## Directions
In the entries below, find the string "brown" and return each line holding it.

## Material provided

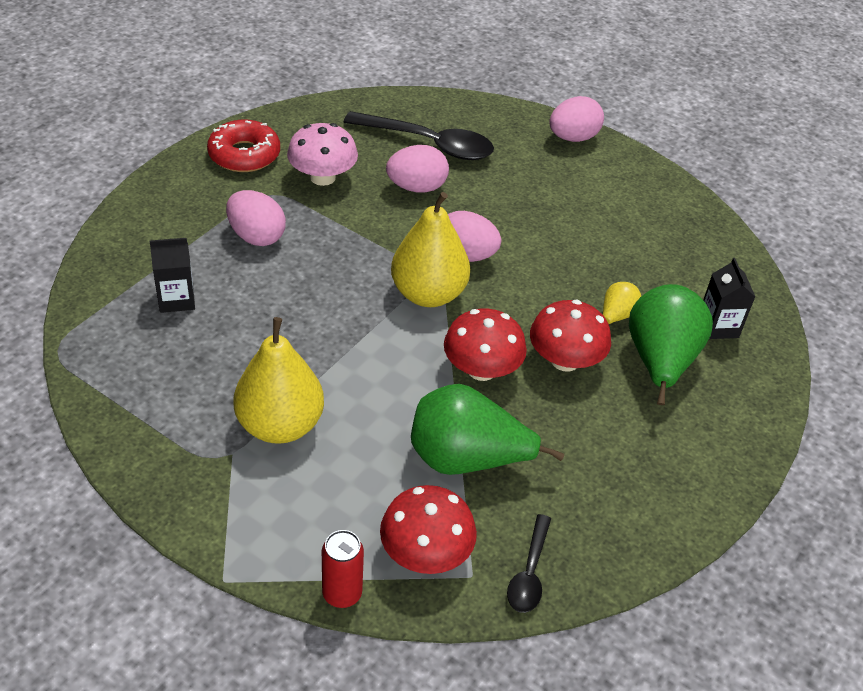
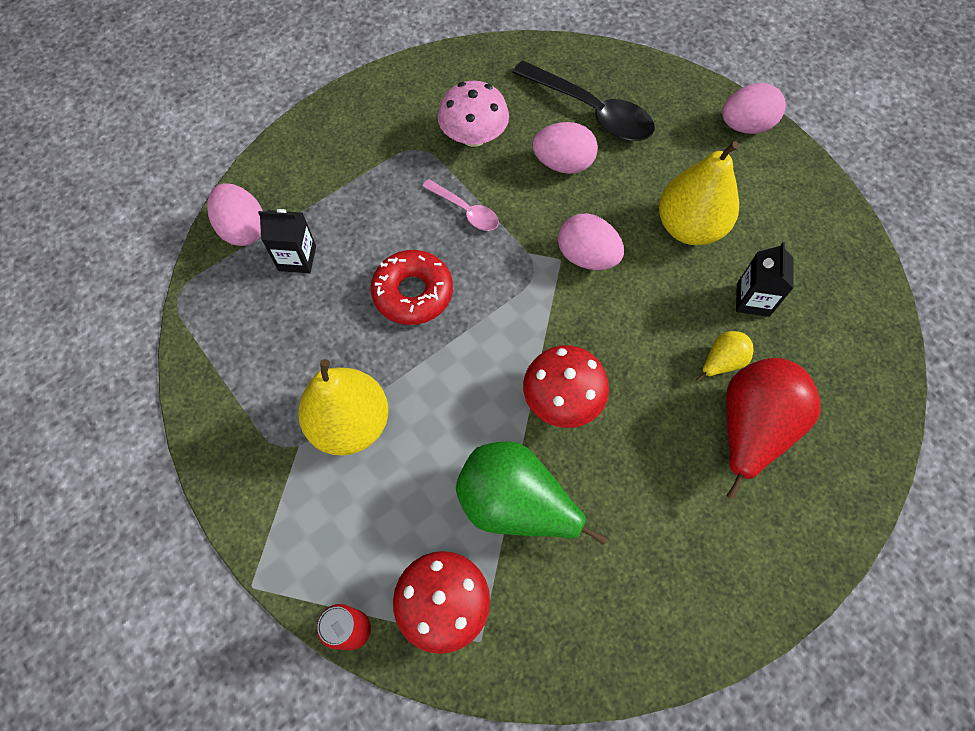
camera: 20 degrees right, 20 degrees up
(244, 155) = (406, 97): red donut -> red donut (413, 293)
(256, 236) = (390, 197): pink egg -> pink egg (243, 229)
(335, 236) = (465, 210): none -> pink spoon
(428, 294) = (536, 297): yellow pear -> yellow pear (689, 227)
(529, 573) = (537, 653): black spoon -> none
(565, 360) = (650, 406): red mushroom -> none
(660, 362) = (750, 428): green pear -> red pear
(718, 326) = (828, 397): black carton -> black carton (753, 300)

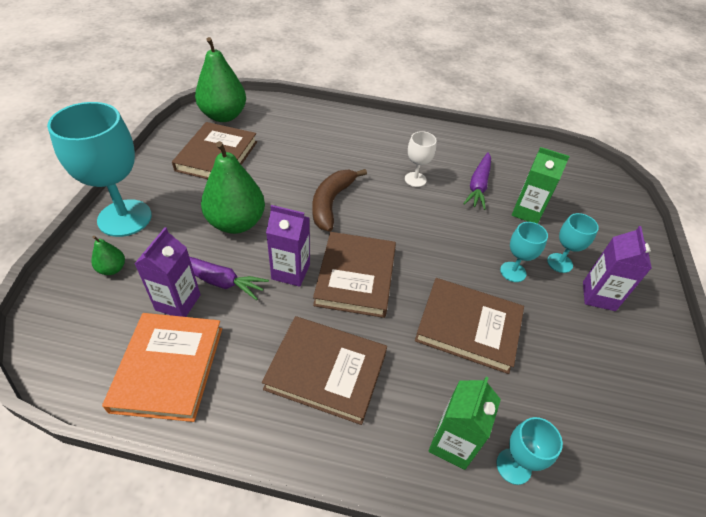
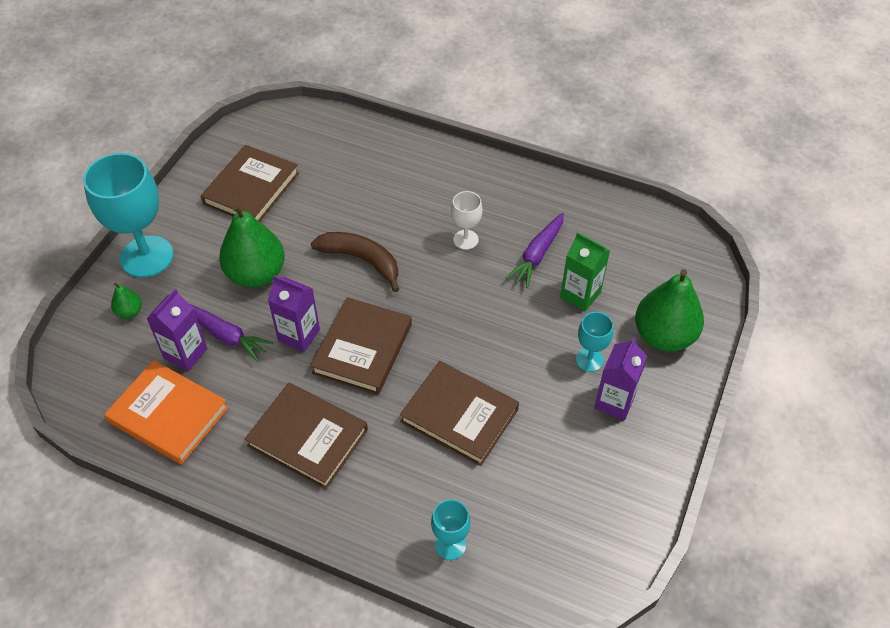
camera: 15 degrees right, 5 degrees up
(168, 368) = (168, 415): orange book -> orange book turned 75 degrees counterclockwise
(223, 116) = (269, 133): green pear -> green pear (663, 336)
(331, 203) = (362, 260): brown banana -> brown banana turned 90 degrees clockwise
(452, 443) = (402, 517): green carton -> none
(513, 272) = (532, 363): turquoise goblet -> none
...
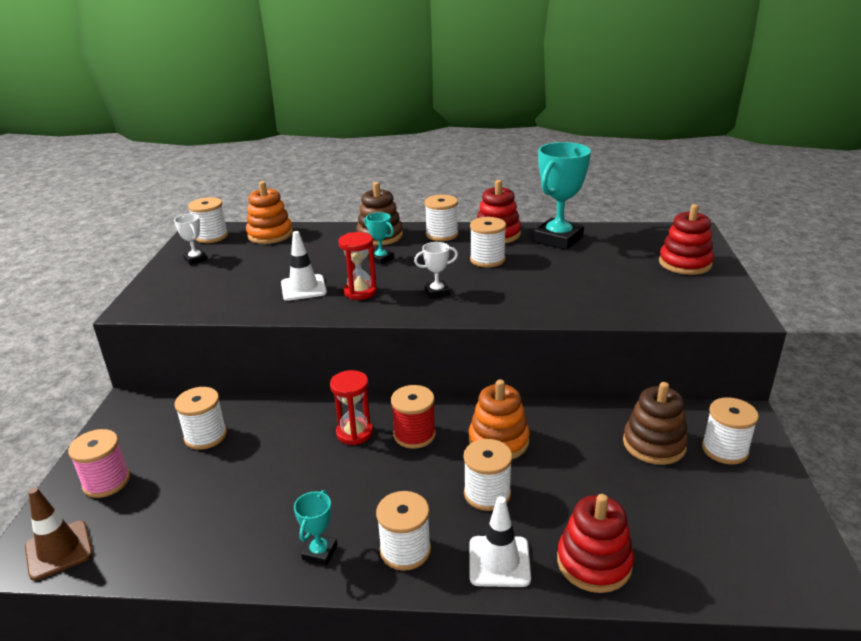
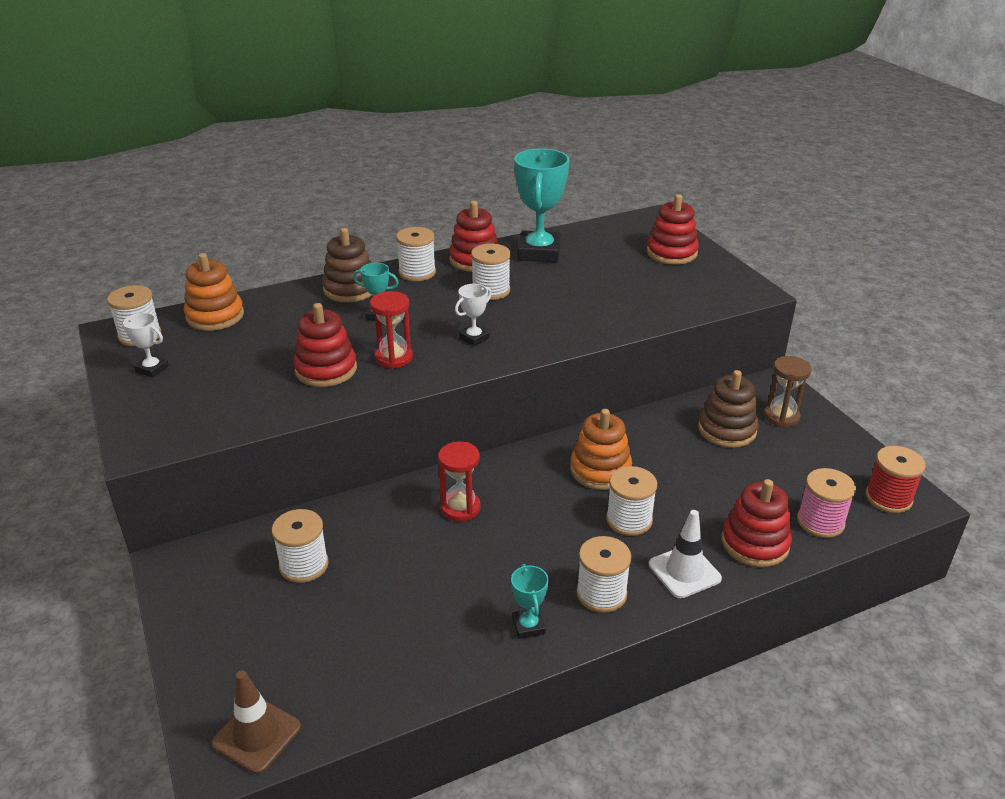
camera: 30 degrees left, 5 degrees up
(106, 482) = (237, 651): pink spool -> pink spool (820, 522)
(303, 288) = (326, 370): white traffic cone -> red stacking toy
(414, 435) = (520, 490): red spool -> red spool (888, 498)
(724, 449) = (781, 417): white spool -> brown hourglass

## Reply
(331, 203) = (362, 260): brown banana -> brown banana turned 90 degrees clockwise
(724, 449) = (781, 417): white spool -> brown hourglass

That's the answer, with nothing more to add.